**Exercise aim:**
The reply should contain each record below, returned exactly as given.

**Task inputs:**
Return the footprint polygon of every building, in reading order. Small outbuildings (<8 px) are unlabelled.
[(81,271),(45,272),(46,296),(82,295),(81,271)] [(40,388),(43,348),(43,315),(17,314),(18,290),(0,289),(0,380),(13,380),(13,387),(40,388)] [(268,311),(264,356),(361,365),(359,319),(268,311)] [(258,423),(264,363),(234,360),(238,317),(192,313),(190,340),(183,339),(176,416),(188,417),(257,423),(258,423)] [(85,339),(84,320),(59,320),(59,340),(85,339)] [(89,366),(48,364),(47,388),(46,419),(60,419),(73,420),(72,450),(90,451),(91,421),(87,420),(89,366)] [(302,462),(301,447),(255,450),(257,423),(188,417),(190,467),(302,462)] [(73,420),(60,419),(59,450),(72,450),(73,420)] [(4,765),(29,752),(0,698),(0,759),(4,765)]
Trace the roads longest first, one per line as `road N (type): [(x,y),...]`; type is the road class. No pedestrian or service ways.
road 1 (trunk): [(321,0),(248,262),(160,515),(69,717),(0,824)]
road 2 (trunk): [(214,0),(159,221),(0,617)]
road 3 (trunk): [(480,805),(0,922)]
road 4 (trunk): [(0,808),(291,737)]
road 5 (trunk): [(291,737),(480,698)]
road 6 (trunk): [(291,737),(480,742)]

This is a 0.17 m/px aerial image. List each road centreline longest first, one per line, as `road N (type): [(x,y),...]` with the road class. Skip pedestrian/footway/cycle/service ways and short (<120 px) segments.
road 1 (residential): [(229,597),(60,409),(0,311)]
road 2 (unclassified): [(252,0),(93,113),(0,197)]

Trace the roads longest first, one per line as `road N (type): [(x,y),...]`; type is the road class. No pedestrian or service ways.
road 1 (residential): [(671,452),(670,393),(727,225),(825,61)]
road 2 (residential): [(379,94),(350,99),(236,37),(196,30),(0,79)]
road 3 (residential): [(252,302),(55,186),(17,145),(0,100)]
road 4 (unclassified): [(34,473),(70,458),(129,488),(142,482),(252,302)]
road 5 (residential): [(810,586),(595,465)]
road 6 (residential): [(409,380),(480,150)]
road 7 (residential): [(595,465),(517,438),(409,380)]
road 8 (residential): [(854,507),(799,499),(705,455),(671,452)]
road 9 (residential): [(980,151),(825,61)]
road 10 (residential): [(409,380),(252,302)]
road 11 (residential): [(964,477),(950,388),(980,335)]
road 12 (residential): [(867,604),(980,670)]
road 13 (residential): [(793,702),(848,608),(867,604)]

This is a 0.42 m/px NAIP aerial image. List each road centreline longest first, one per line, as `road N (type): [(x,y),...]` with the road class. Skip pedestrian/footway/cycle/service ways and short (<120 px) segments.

**Your response:**
Return the footprint polygon of every building, in reading order. Small outbuildings (<8 px) are unlabelled.
[(81,271),(45,272),(46,296),(82,295),(81,271)] [(40,388),(43,348),(43,315),(17,314),(18,290),(0,289),(0,380),(13,380),(13,387),(40,388)] [(268,311),(264,356),(361,365),(359,319),(268,311)] [(258,423),(264,363),(234,360),(238,317),(192,313),(190,340),(183,339),(176,416),(188,417),(257,423),(258,423)] [(85,339),(84,320),(59,320),(59,340),(85,339)] [(89,366),(48,364),(47,388),(46,419),(60,419),(73,420),(72,450),(90,451),(91,421),(87,420),(89,366)] [(302,462),(301,447),(255,450),(257,423),(188,417),(190,467),(302,462)] [(73,420),(60,419),(59,450),(72,450),(73,420)] [(4,765),(29,752),(0,698),(0,759),(4,765)]
Trace the roads longest first, one per line as `road N (type): [(x,y),...]`; type is the road class. No pedestrian or service ways.
road 1 (trunk): [(321,0),(248,262),(160,515),(69,717),(0,824)]
road 2 (trunk): [(214,0),(159,221),(0,617)]
road 3 (trunk): [(480,805),(0,922)]
road 4 (trunk): [(0,808),(291,737)]
road 5 (trunk): [(291,737),(480,698)]
road 6 (trunk): [(291,737),(480,742)]

This is a 0.17 m/px aerial image. List each road centreline longest first, one per line, as `road N (type): [(x,y),...]` with the road class. Skip pedestrian/footway/cycle/service ways and short (<120 px) segments.
road 1 (residential): [(229,597),(60,409),(0,311)]
road 2 (unclassified): [(252,0),(93,113),(0,197)]

Trace the roads longest first, one per line as `road N (type): [(x,y),...]`; type is the road class. No pedestrian or service ways.
road 1 (residential): [(671,452),(670,393),(727,225),(825,61)]
road 2 (residential): [(379,94),(350,99),(236,37),(196,30),(0,79)]
road 3 (residential): [(252,302),(55,186),(17,145),(0,100)]
road 4 (unclassified): [(34,473),(70,458),(129,488),(142,482),(252,302)]
road 5 (residential): [(810,586),(595,465)]
road 6 (residential): [(409,380),(480,150)]
road 7 (residential): [(595,465),(517,438),(409,380)]
road 8 (residential): [(854,507),(799,499),(705,455),(671,452)]
road 9 (residential): [(980,151),(825,61)]
road 10 (residential): [(409,380),(252,302)]
road 11 (residential): [(964,477),(950,388),(980,335)]
road 12 (residential): [(867,604),(980,670)]
road 13 (residential): [(793,702),(848,608),(867,604)]

This is a 0.42 m/px NAIP aerial image. List each road centreline longest first, one per line, as `road N (type): [(x,y),...]` with the road class. Skip pedestrian/footway/cycle/service ways and short (<120 px) segments.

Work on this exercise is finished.